_Exercise instructions_
Repeat, word for word and with nothing added, each line from the one containing "RGB3 pin B: none -> TX" to the final line of the data, keeping both ends. Pictures are not part of the copy.

--------------------------------

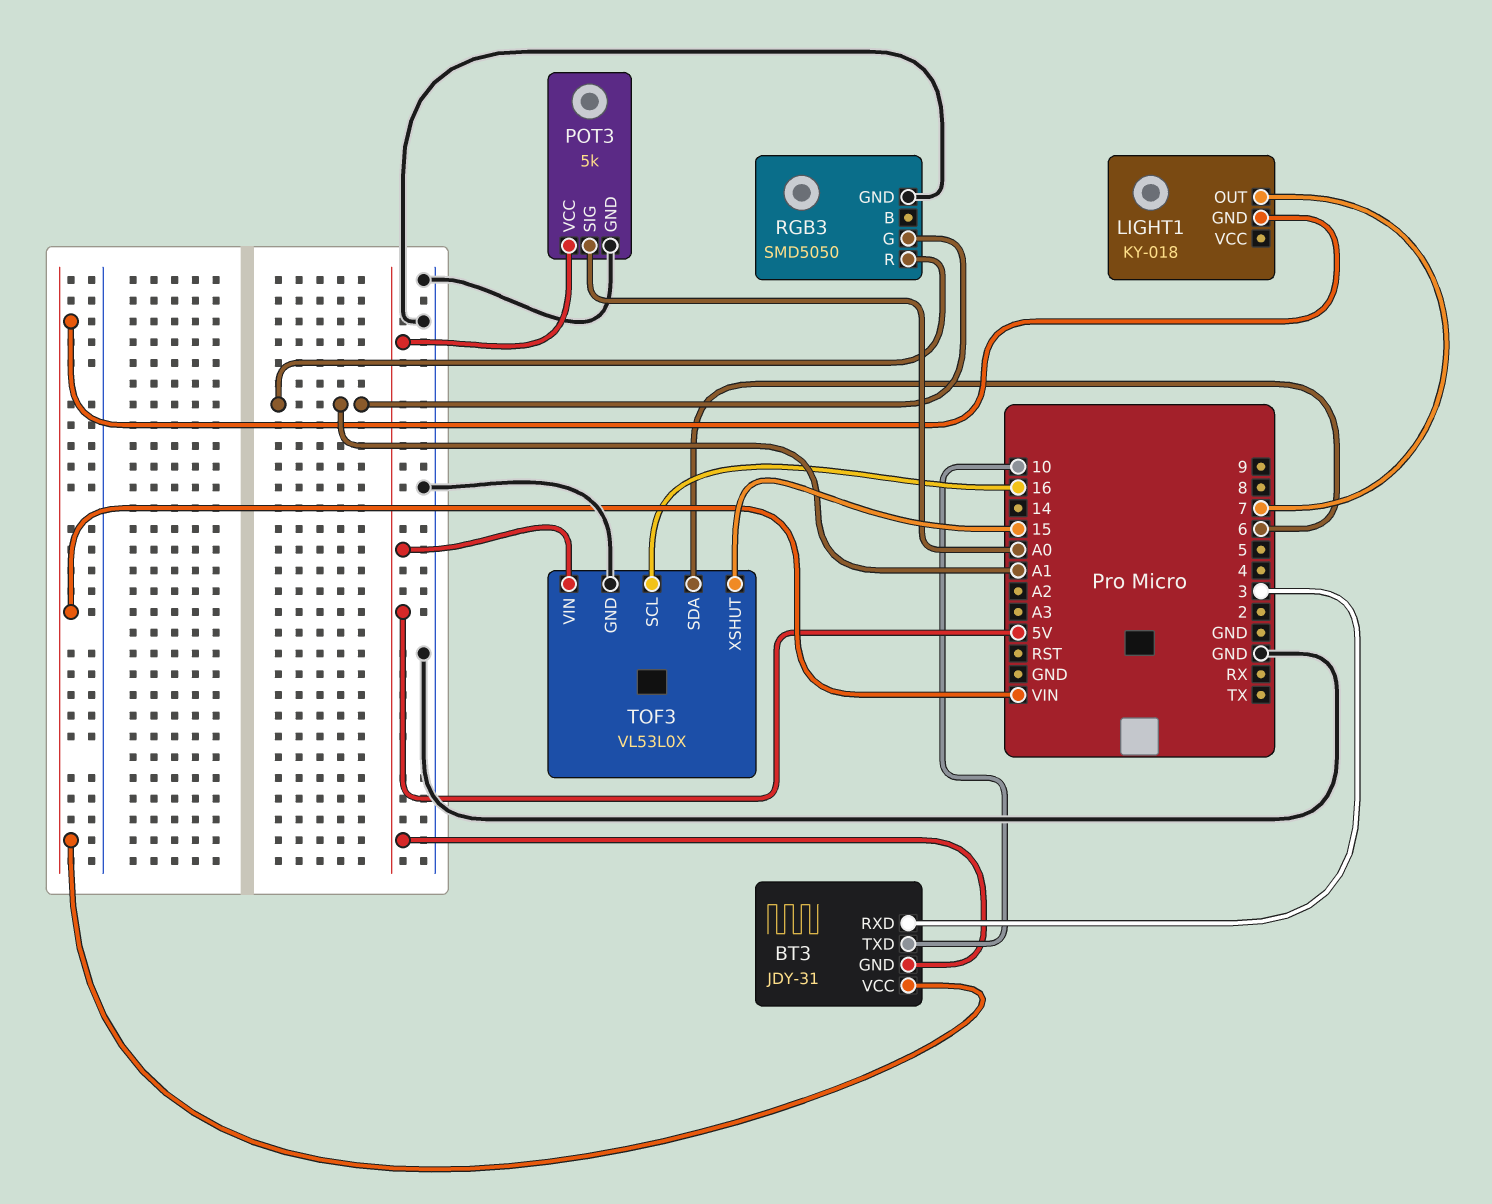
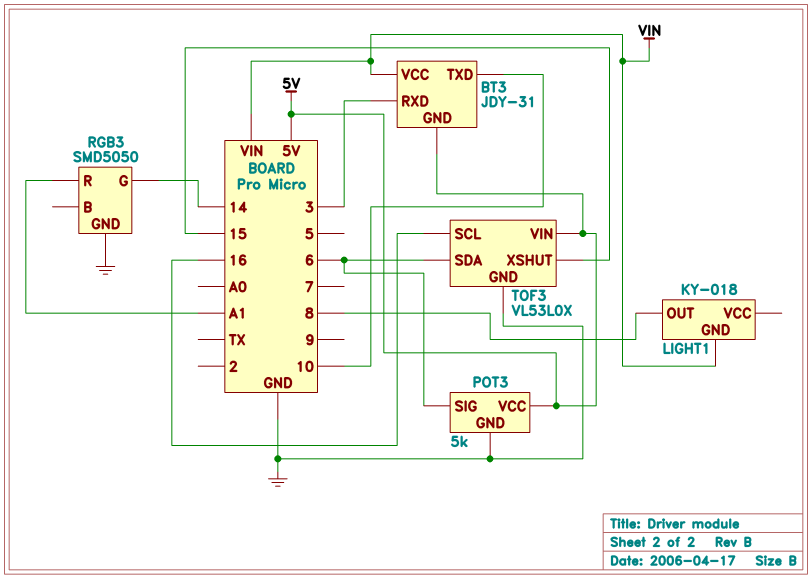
LIGHT1 pin OUT: 7 -> 8
POT3 pin SIG: A0 -> 6
RGB3 pin G: A1 -> 14

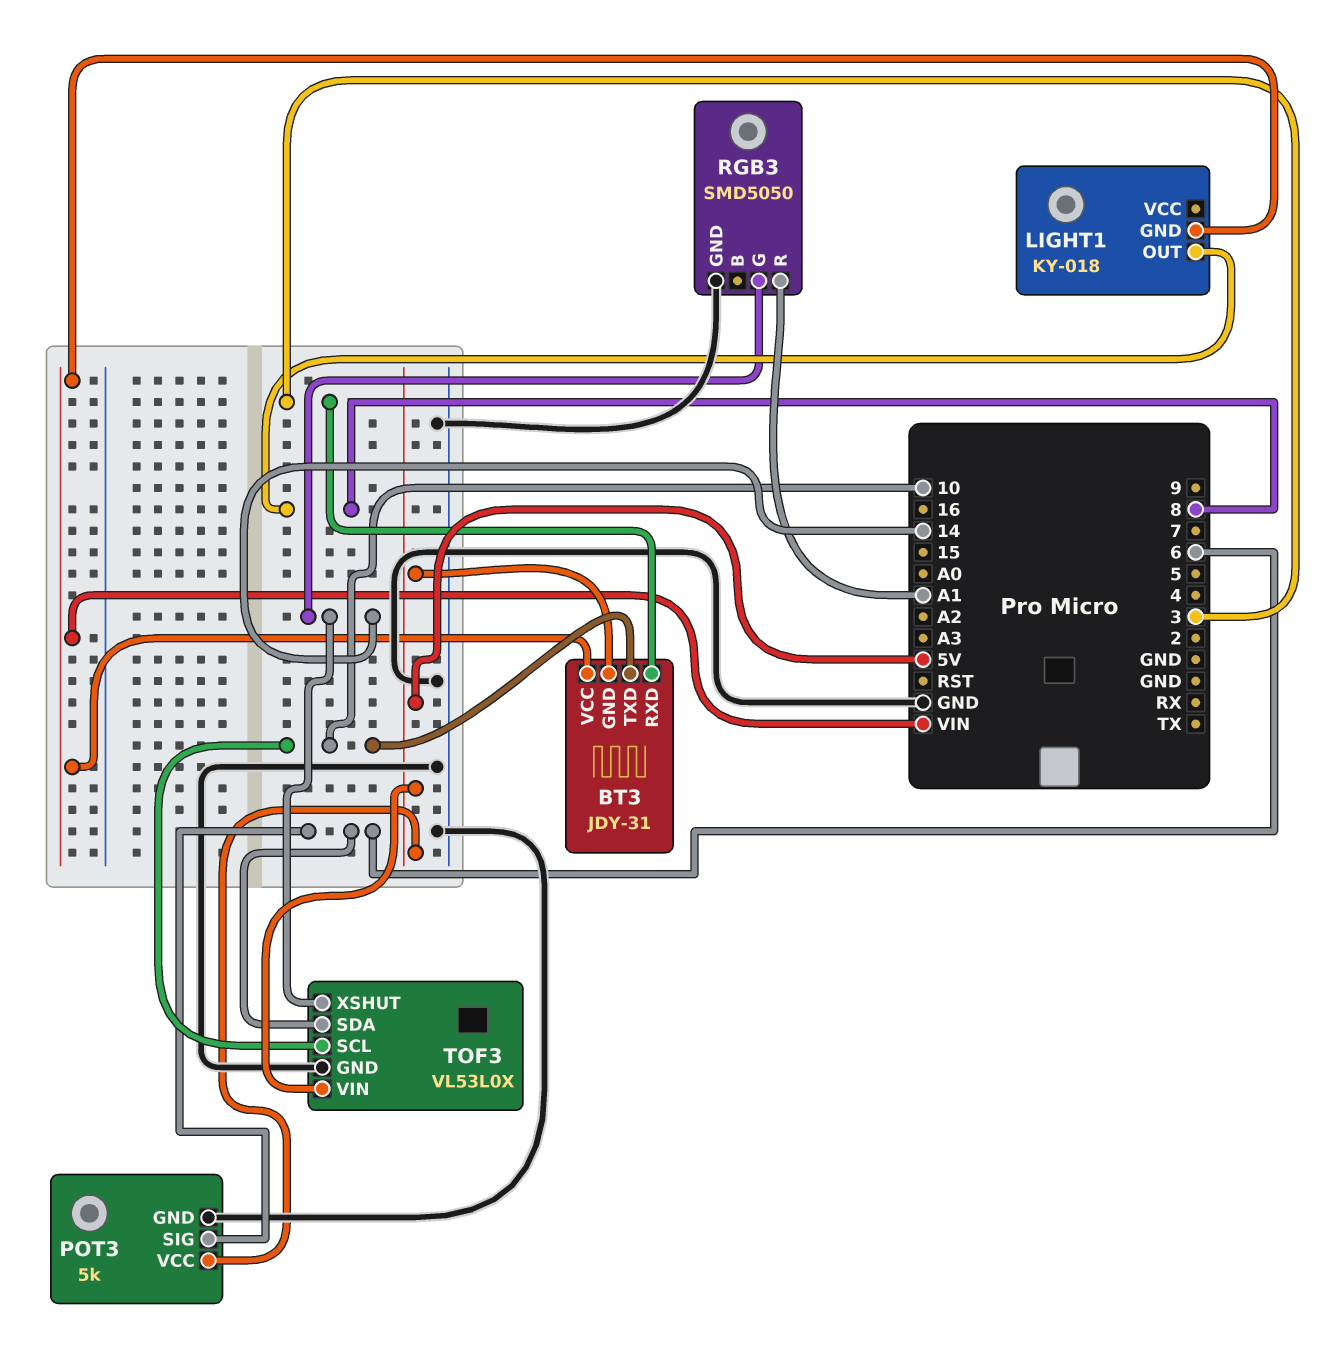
TOF3 pin SCL: 16 -> 10
TOF3 pin XSHUT: 15 -> 14

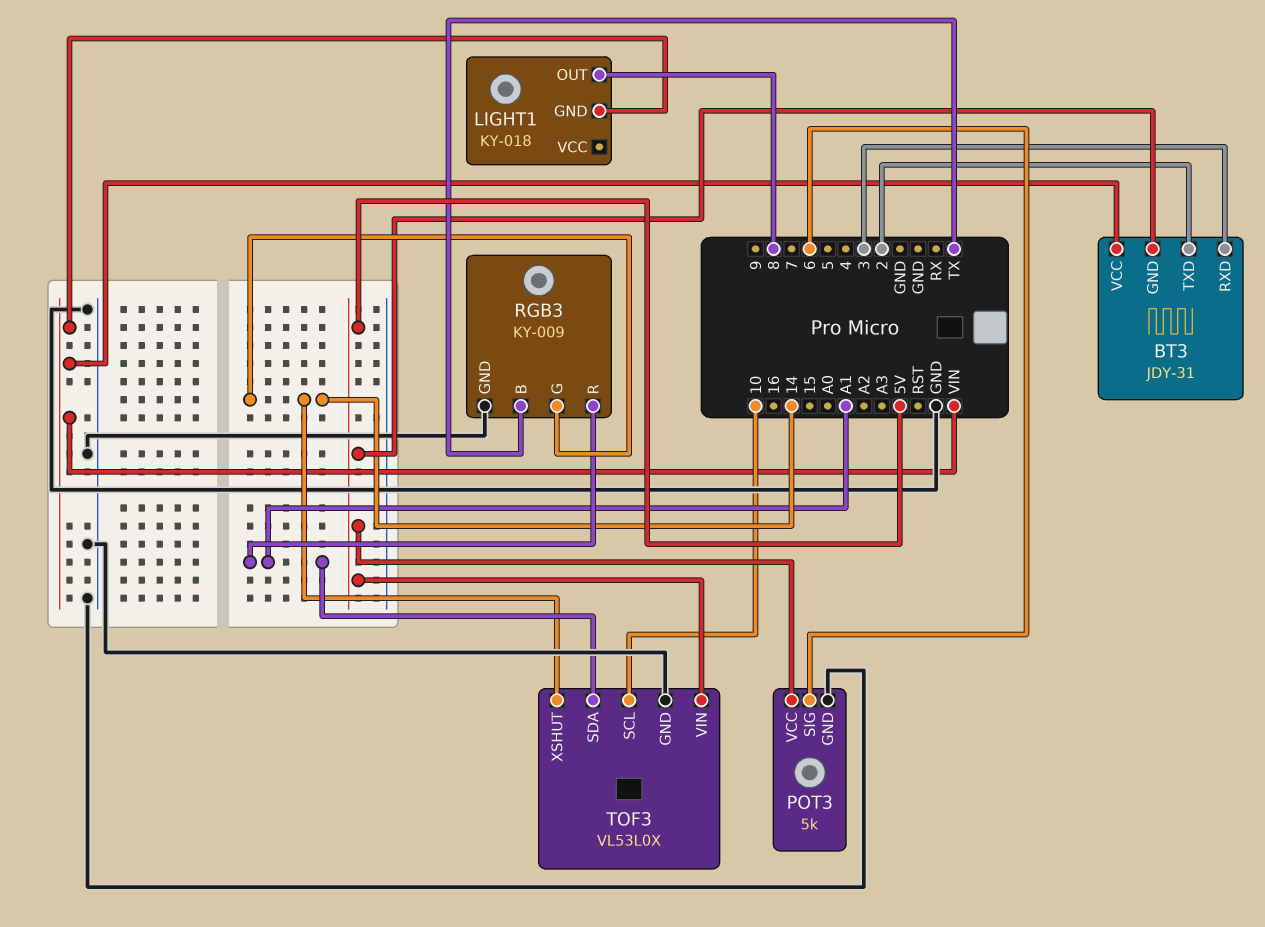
BT3 pin TXD: 10 -> 2
RGB3: SMD5050 -> KY-009
RGB3 pin B: none -> TX
TOF3 pin SDA: 6 -> A1

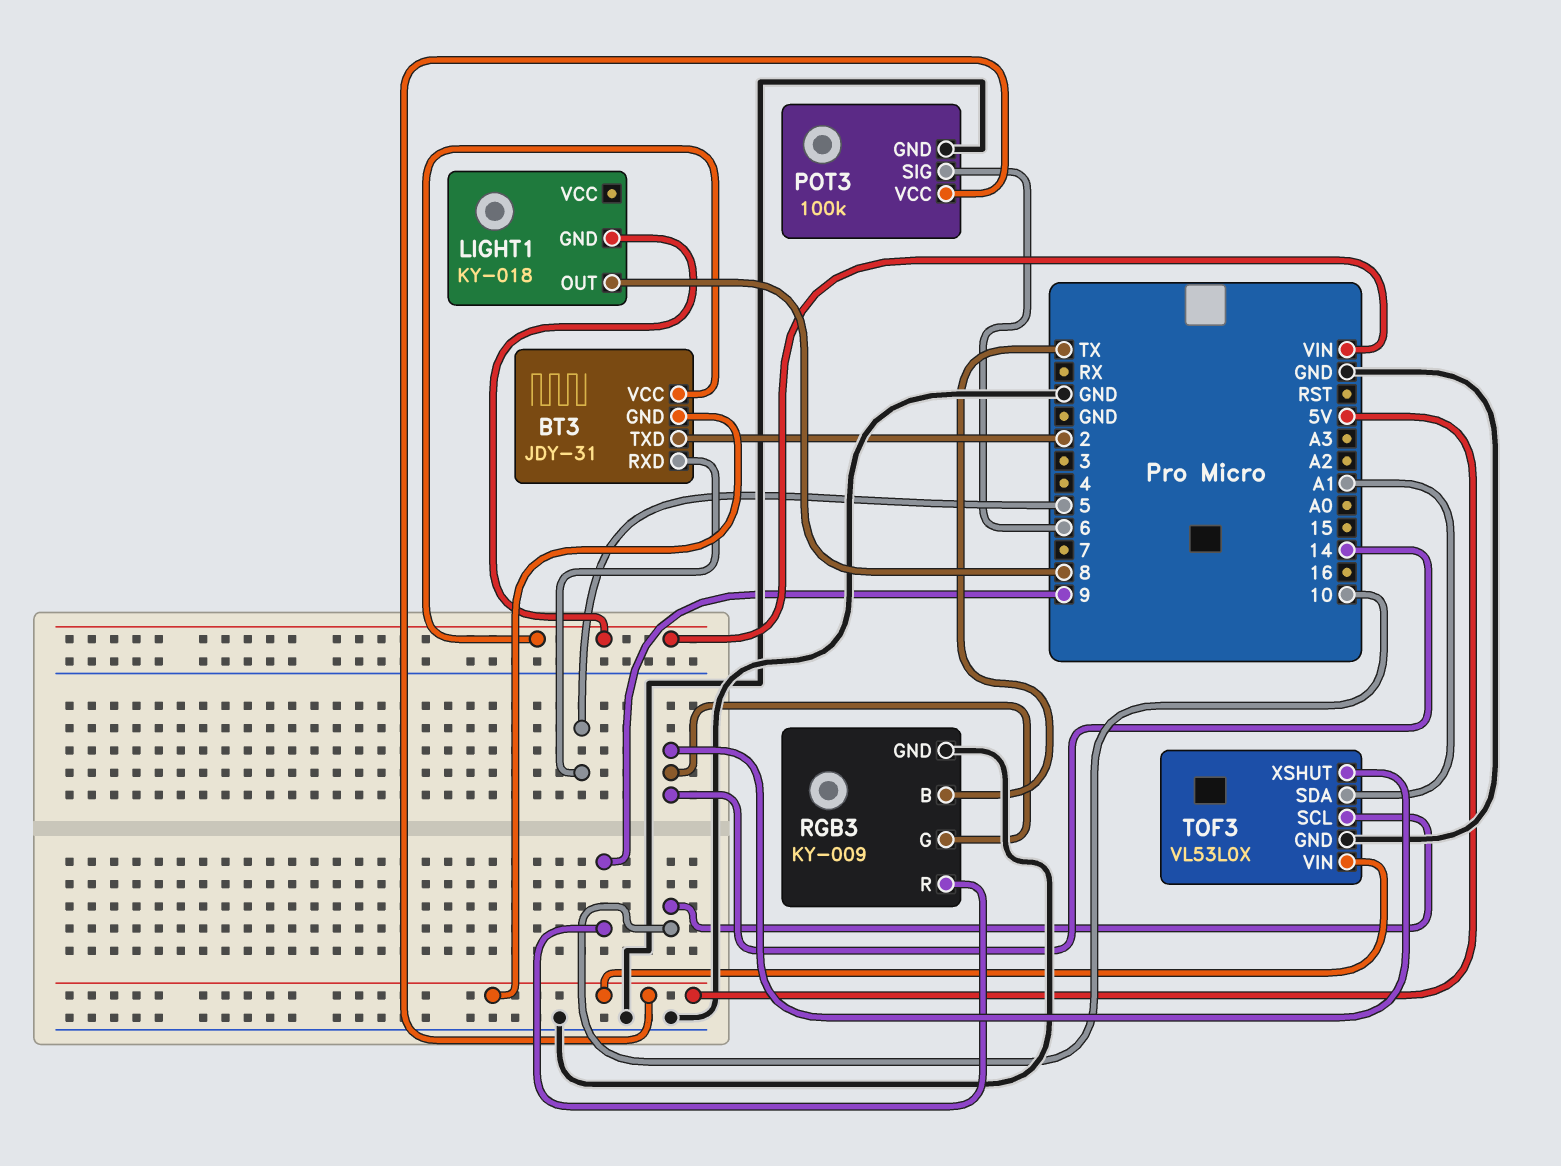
BT3 pin RXD: 3 -> 5
POT3: 5k -> 100k
RGB3 pin R: A1 -> 9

--------------------------------

_Finished task_
RGB3 pin B: none -> TX
TOF3 pin SDA: 6 -> A1

BT3 pin RXD: 3 -> 5
POT3: 5k -> 100k
RGB3 pin R: A1 -> 9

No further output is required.